→ **What you need to do**: Every line of the data below must be output exactly, with images left out.
**** Given records
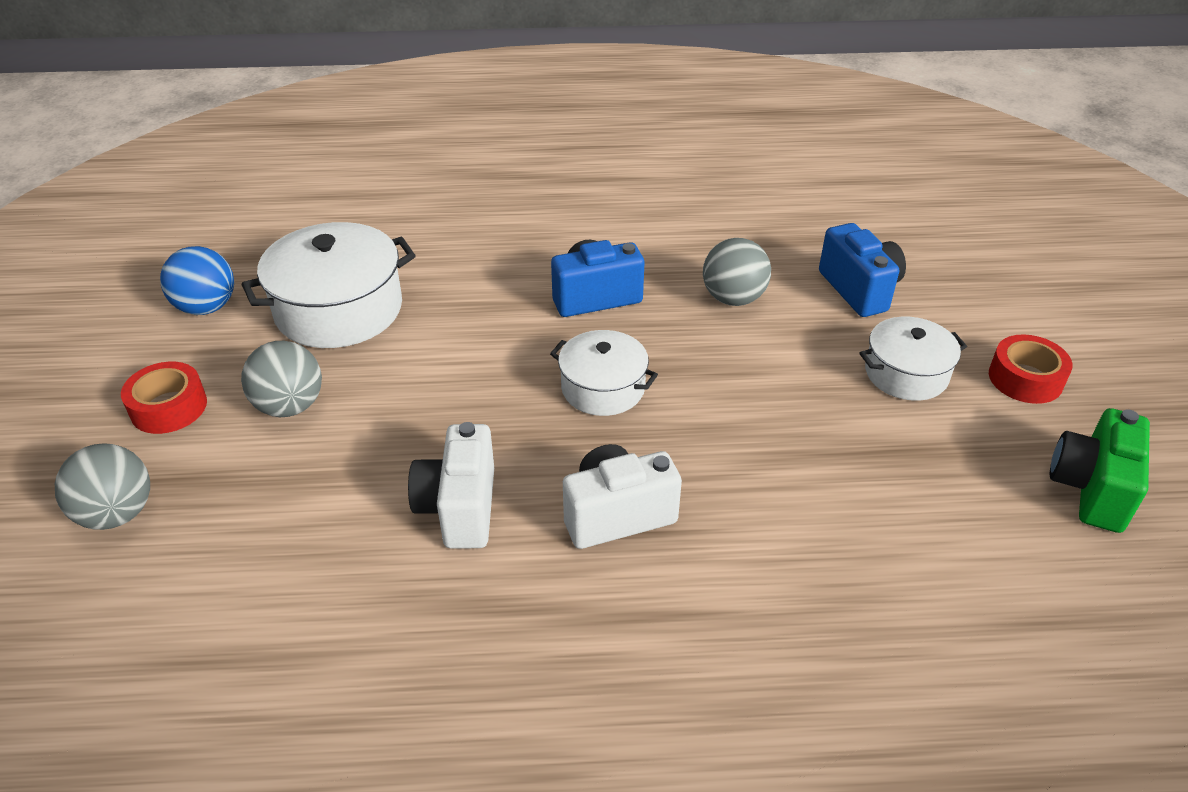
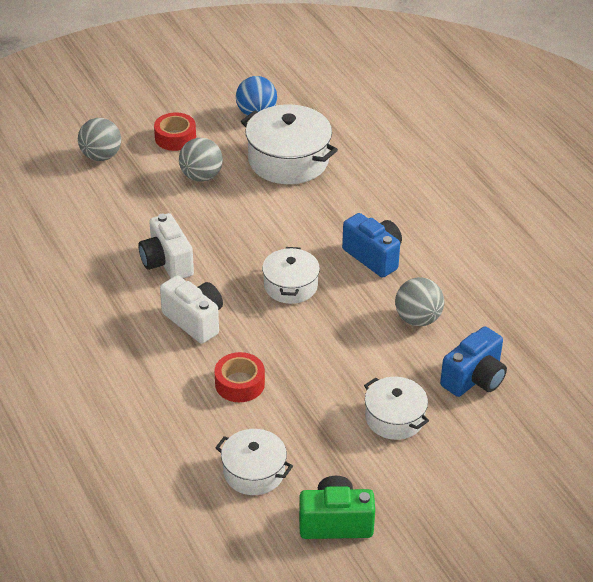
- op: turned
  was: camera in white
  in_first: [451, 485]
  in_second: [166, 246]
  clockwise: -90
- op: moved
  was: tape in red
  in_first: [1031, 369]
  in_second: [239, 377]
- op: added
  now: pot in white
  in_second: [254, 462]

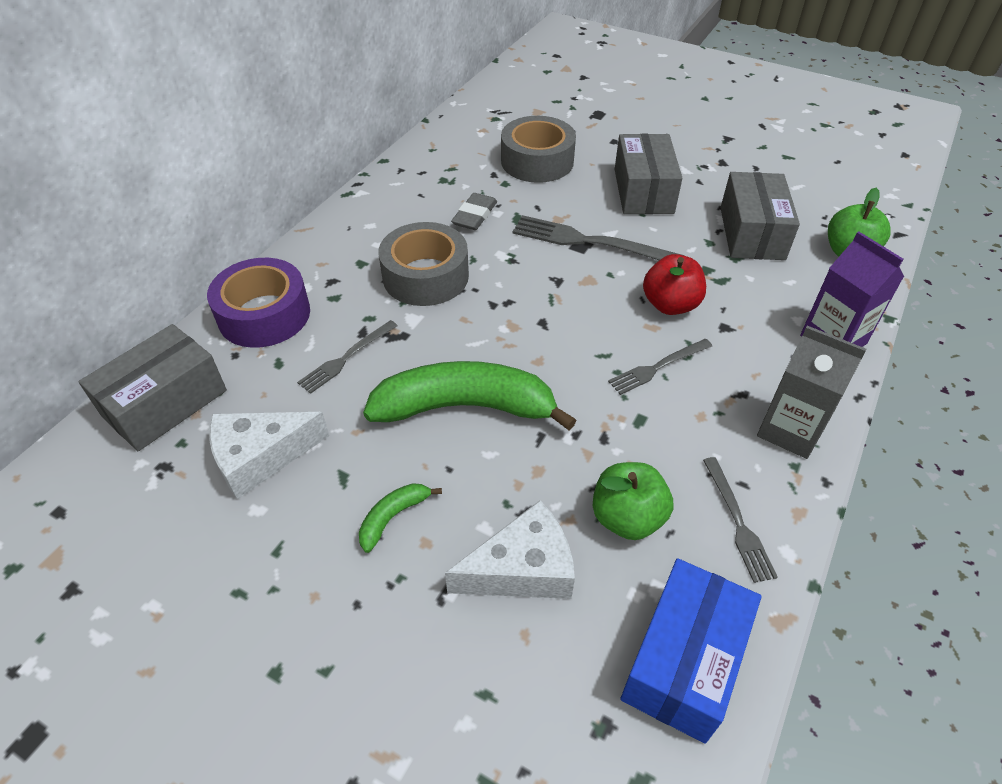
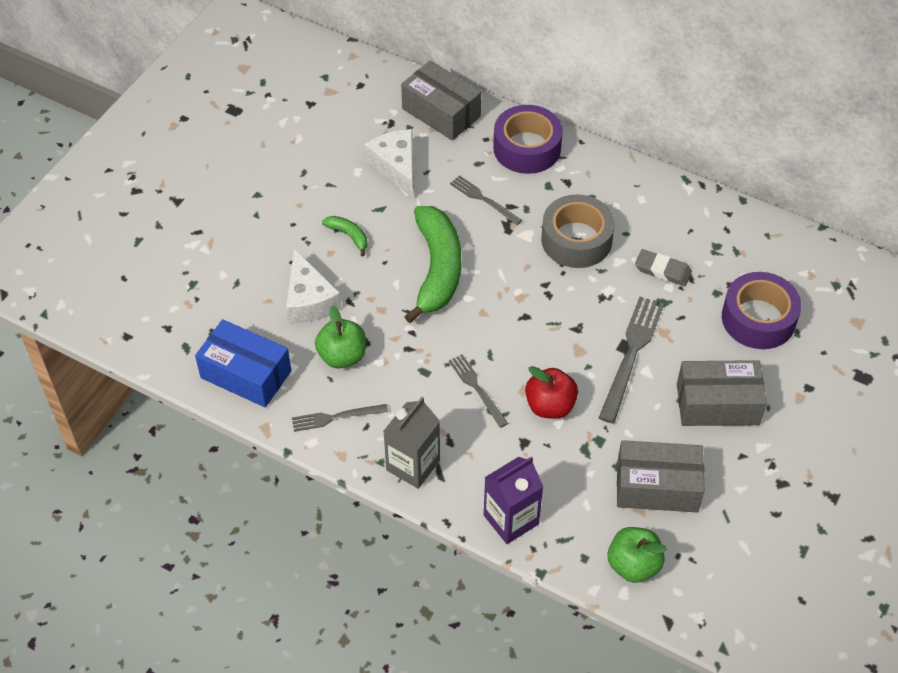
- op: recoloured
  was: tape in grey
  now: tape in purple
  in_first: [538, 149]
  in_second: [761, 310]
********
→ **Solution to this task**:
- op: turned
  was: camera in white
  in_first: [451, 485]
  in_second: [166, 246]
  clockwise: -90
- op: moved
  was: tape in red
  in_first: [1031, 369]
  in_second: [239, 377]
- op: added
  now: pot in white
  in_second: [254, 462]

- op: recoloured
  was: tape in grey
  now: tape in purple
  in_first: [538, 149]
  in_second: [761, 310]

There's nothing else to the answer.